## Exercise directions
In the listing below, locate the line containing "black flashlight: 3 -> 1" and the line containing "purple cup: 2 -> 0". Output both of them and every line between, exactly as written, and nothing more.

## Records supplied
——————

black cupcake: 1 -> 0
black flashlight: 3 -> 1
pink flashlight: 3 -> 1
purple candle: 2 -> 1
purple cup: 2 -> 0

——————

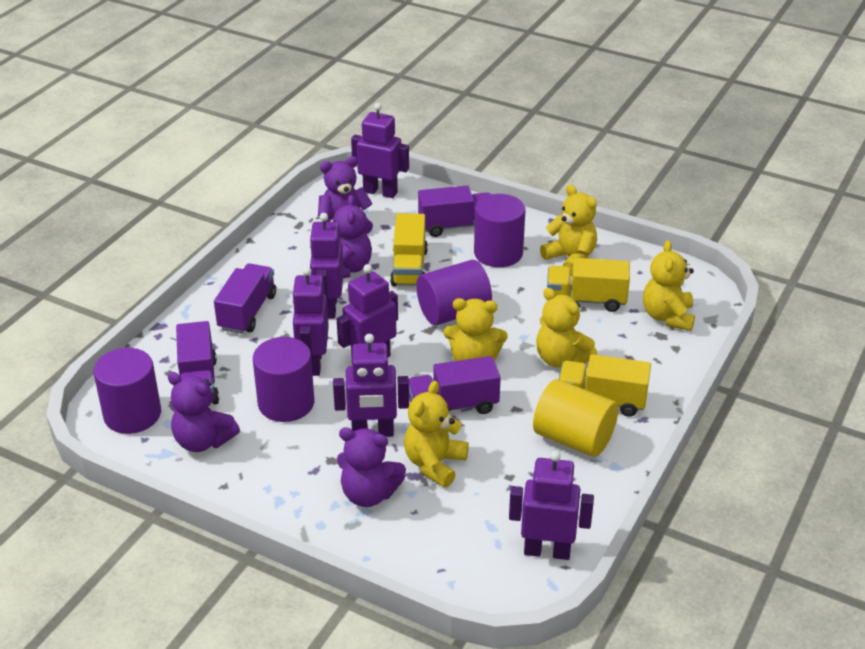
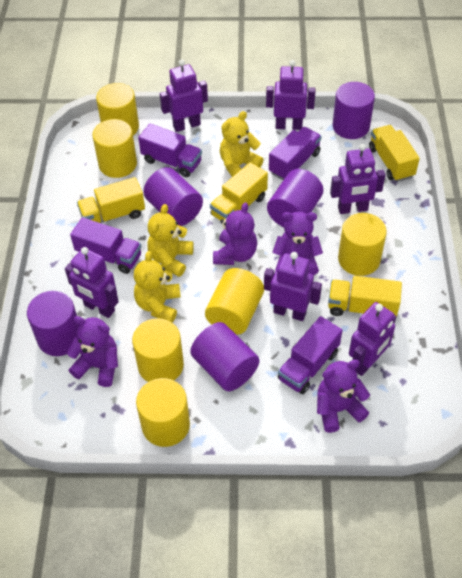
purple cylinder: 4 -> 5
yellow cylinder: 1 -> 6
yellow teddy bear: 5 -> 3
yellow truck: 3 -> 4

——————

## Answer to this exercise
black flashlight: 3 -> 1
pink flashlight: 3 -> 1
purple candle: 2 -> 1
purple cup: 2 -> 0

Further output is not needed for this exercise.